%%

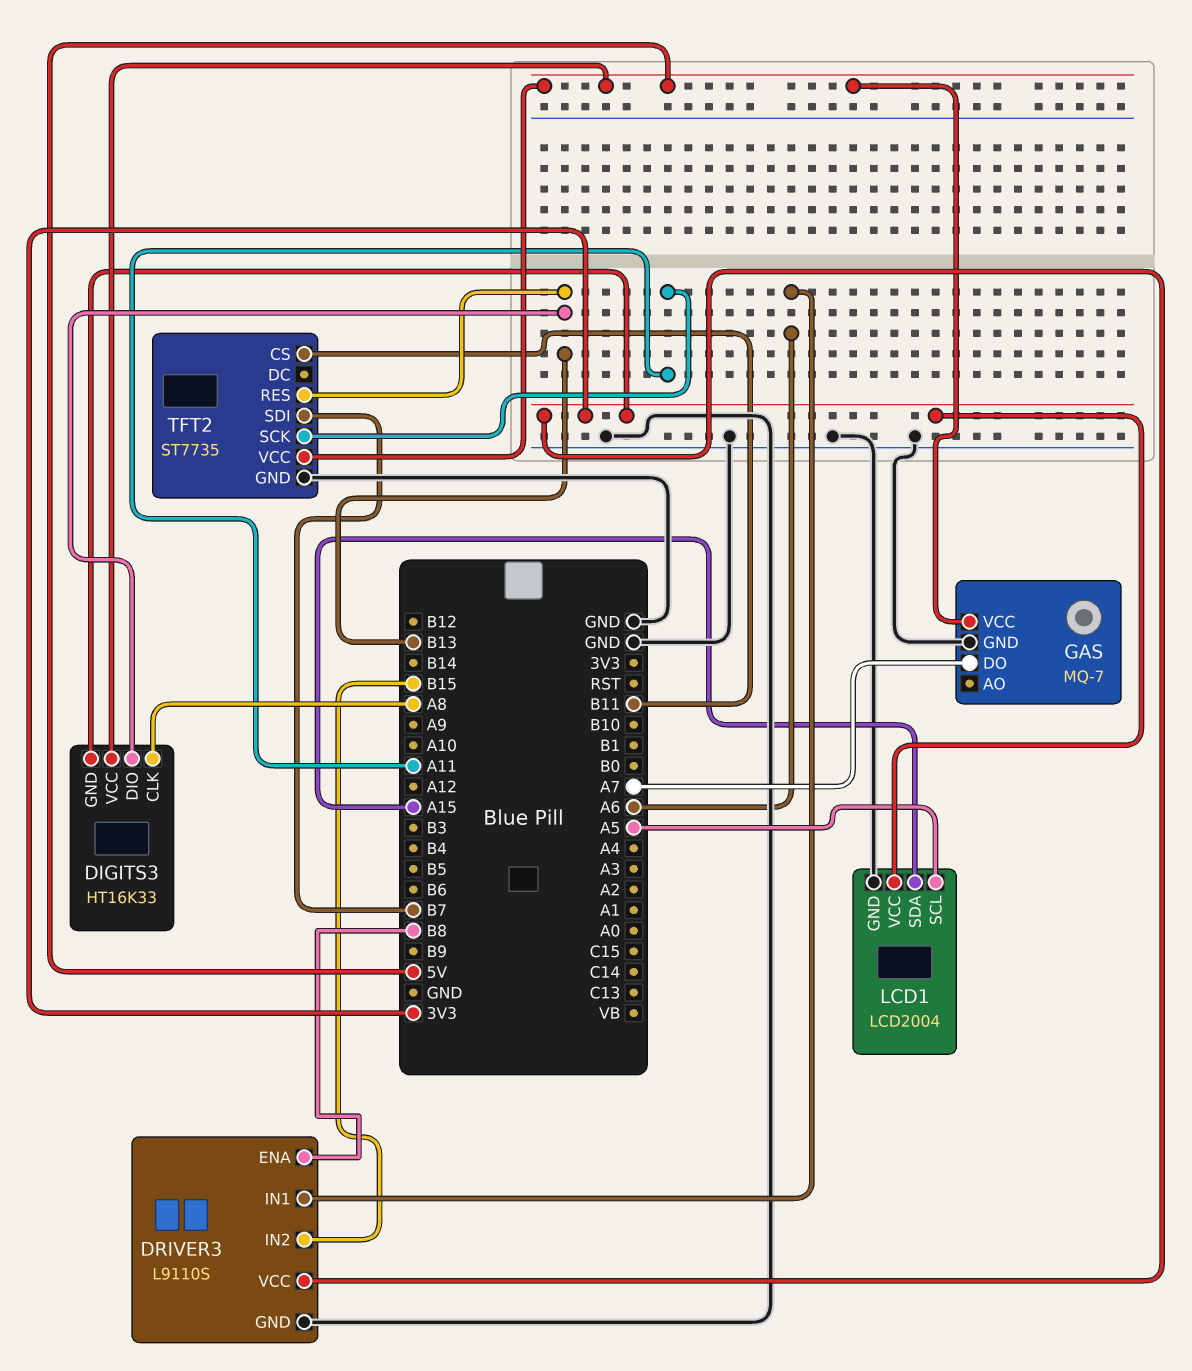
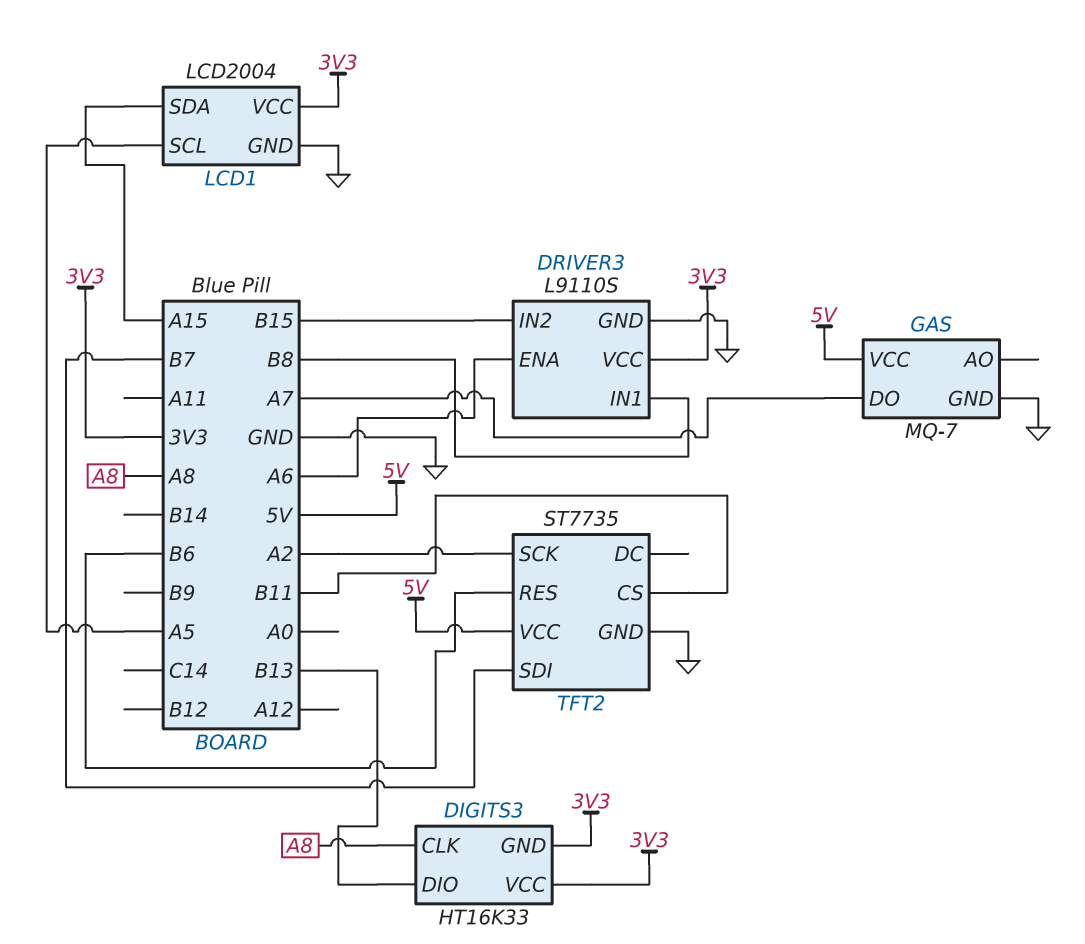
DIGITS3 pin VCC: 5V -> 3V3
DRIVER3 pin ENA: B8 -> A6
DRIVER3 pin IN1: A6 -> B8
TFT2 pin RES: B13 -> B6
TFT2 pin SCK: A11 -> A2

%%

- WHAT NEEDS TO BE DONE:
What you return should be all of the material above, exactly, and none of its pictures.

- COMPLETED TASK:
DIGITS3 pin VCC: 5V -> 3V3
DRIVER3 pin ENA: B8 -> A6
DRIVER3 pin IN1: A6 -> B8
TFT2 pin RES: B13 -> B6
TFT2 pin SCK: A11 -> A2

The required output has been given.